When you reach the line containing "D4: zener 18V" in the records below, start copying exactly, and stop once you have copied the line containing "U2 pin RST: RESET -> VEXT".

BEGIN

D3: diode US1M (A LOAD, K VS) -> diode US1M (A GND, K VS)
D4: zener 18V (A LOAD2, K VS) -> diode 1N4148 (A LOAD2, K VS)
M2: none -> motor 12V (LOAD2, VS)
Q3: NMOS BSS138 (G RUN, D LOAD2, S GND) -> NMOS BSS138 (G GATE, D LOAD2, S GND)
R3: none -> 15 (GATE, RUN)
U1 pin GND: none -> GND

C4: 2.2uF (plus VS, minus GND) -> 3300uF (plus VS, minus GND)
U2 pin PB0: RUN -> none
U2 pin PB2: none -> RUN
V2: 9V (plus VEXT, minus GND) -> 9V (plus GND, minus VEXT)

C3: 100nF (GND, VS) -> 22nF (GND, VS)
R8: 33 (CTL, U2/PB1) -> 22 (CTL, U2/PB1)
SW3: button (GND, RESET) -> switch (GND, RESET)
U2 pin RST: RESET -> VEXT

END
BEGIN

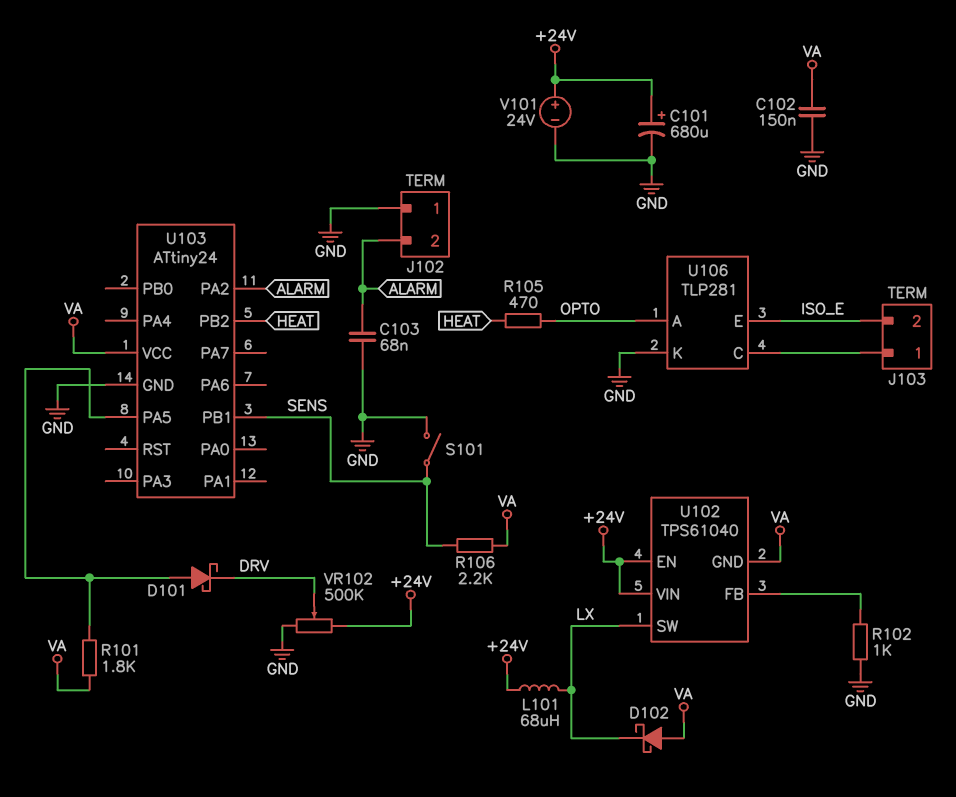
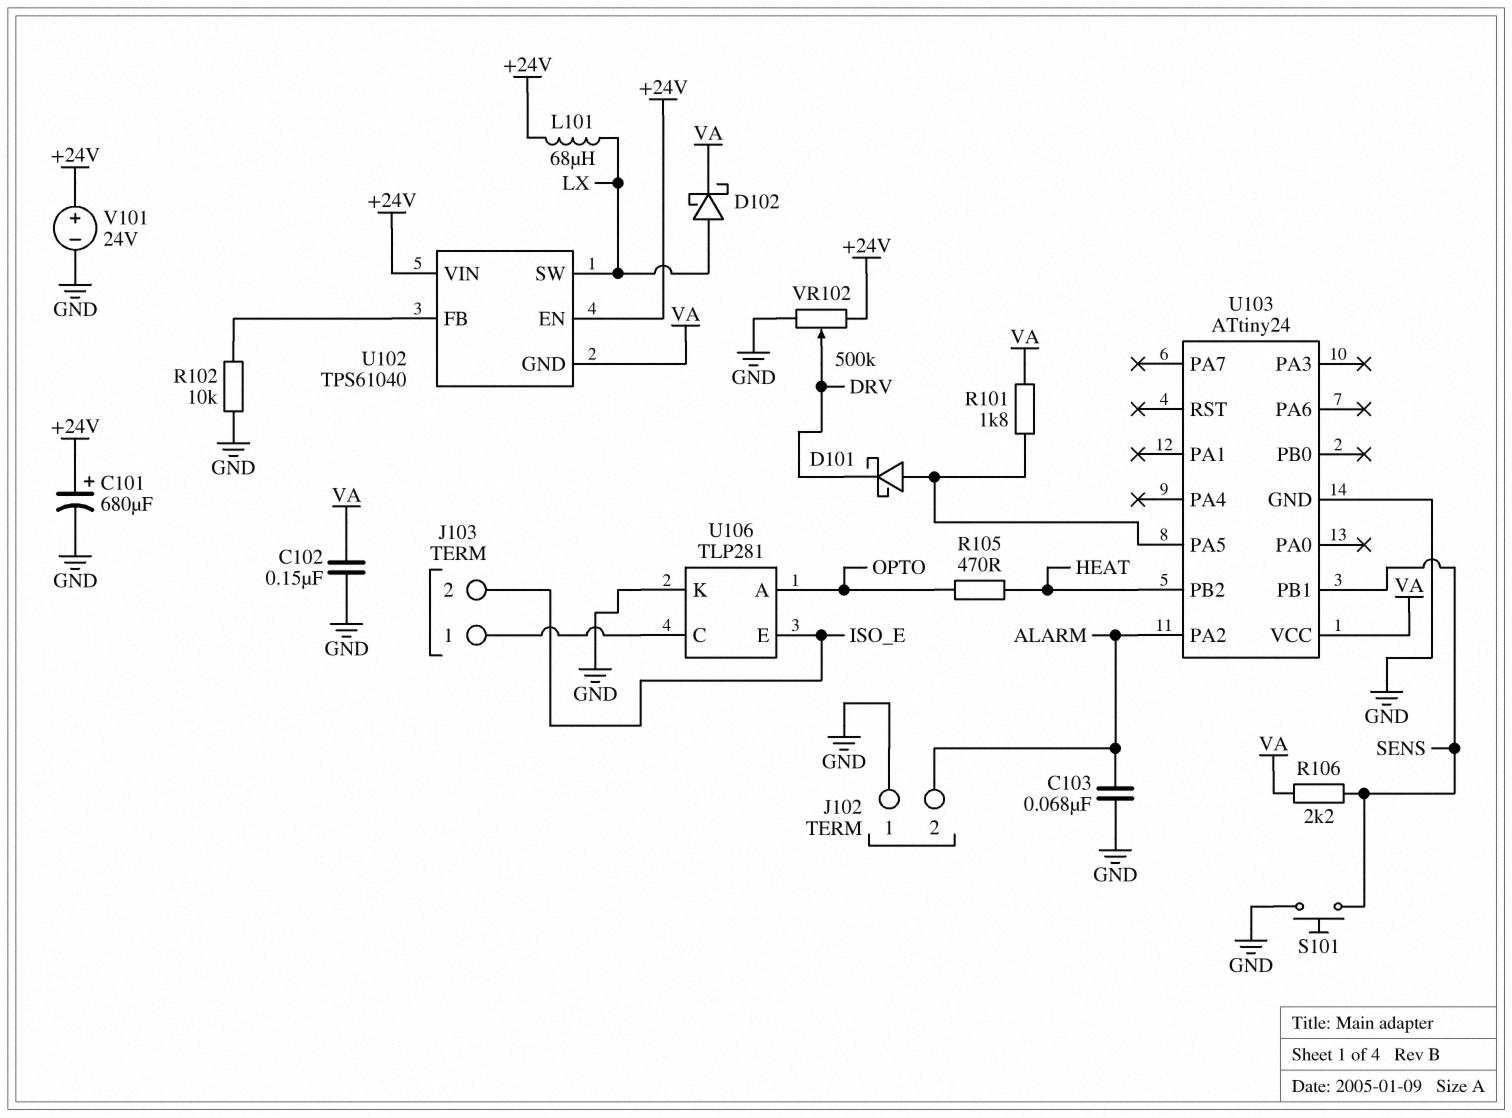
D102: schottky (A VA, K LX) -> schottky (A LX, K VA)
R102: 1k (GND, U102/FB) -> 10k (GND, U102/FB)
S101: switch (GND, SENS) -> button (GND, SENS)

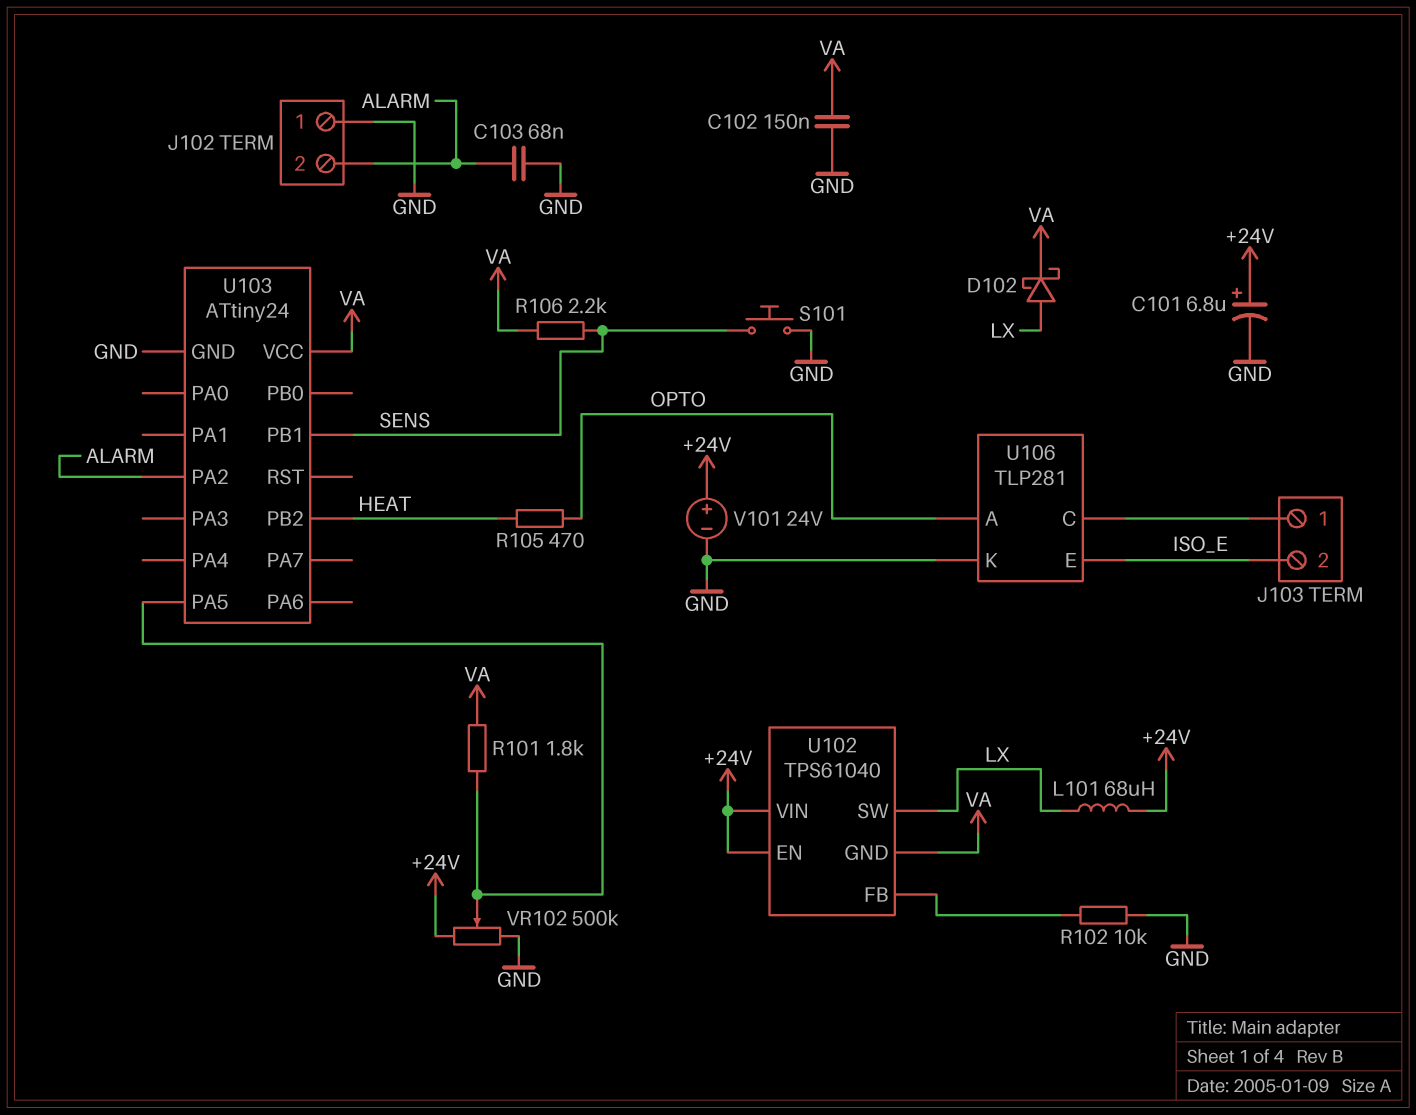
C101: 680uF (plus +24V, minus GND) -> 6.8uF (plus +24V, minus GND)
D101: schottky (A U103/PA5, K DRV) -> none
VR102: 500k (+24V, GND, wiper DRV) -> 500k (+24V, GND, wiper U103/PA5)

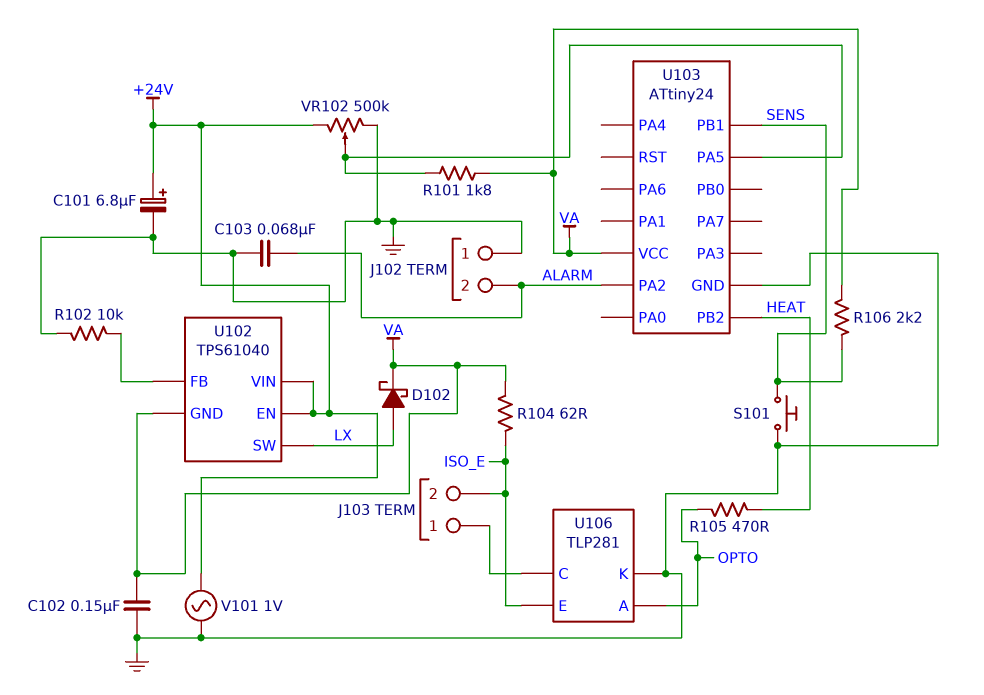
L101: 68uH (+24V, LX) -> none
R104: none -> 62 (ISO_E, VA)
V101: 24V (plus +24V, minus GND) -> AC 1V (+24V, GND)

END

## Exercise solution:
D4: zener 18V (A LOAD2, K VS) -> diode 1N4148 (A LOAD2, K VS)
M2: none -> motor 12V (LOAD2, VS)
Q3: NMOS BSS138 (G RUN, D LOAD2, S GND) -> NMOS BSS138 (G GATE, D LOAD2, S GND)
R3: none -> 15 (GATE, RUN)
U1 pin GND: none -> GND

C4: 2.2uF (plus VS, minus GND) -> 3300uF (plus VS, minus GND)
U2 pin PB0: RUN -> none
U2 pin PB2: none -> RUN
V2: 9V (plus VEXT, minus GND) -> 9V (plus GND, minus VEXT)

C3: 100nF (GND, VS) -> 22nF (GND, VS)
R8: 33 (CTL, U2/PB1) -> 22 (CTL, U2/PB1)
SW3: button (GND, RESET) -> switch (GND, RESET)
U2 pin RST: RESET -> VEXT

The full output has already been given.